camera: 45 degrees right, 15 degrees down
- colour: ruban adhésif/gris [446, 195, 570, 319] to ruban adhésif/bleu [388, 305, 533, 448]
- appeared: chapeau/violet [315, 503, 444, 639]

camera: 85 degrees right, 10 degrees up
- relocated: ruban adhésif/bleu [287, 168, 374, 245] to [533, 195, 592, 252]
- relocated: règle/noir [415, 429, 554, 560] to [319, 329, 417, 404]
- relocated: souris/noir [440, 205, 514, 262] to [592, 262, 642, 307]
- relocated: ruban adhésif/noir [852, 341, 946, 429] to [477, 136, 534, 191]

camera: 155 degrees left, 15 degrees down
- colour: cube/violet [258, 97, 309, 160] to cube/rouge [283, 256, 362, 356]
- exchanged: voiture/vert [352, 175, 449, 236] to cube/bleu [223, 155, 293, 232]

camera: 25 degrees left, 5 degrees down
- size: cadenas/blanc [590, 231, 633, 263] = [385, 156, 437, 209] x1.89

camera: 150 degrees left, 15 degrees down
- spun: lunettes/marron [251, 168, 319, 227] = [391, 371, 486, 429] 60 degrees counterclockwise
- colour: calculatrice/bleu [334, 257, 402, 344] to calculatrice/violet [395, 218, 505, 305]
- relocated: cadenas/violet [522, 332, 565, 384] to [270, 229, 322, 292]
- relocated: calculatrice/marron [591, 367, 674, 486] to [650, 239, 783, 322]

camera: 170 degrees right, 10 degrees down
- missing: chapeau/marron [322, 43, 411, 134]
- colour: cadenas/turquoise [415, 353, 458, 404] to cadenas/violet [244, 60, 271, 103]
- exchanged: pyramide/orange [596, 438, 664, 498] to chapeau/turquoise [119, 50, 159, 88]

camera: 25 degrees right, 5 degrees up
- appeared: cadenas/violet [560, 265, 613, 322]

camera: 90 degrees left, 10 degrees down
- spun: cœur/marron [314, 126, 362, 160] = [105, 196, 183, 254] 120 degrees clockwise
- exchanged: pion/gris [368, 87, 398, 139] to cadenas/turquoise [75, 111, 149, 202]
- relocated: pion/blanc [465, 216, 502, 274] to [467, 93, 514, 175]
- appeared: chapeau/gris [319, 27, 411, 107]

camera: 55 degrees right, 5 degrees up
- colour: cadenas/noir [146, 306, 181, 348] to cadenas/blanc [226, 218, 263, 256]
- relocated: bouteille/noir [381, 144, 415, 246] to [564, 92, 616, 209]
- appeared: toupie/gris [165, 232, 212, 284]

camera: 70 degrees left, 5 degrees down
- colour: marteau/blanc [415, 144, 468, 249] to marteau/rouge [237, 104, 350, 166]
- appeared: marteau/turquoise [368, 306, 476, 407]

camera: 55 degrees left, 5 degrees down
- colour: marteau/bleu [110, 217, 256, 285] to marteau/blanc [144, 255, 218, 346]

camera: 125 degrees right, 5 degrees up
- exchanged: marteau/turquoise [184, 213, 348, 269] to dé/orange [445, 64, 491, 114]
=-=-=-=-=
__PROBLEM__
Gather every line from the listing above in which the word "pion" appears.

__EXERCISE SOLUTION__
- exchanged: pion/gris [368, 87, 398, 139] to cadenas/turquoise [75, 111, 149, 202]
- relocated: pion/blanc [465, 216, 502, 274] to [467, 93, 514, 175]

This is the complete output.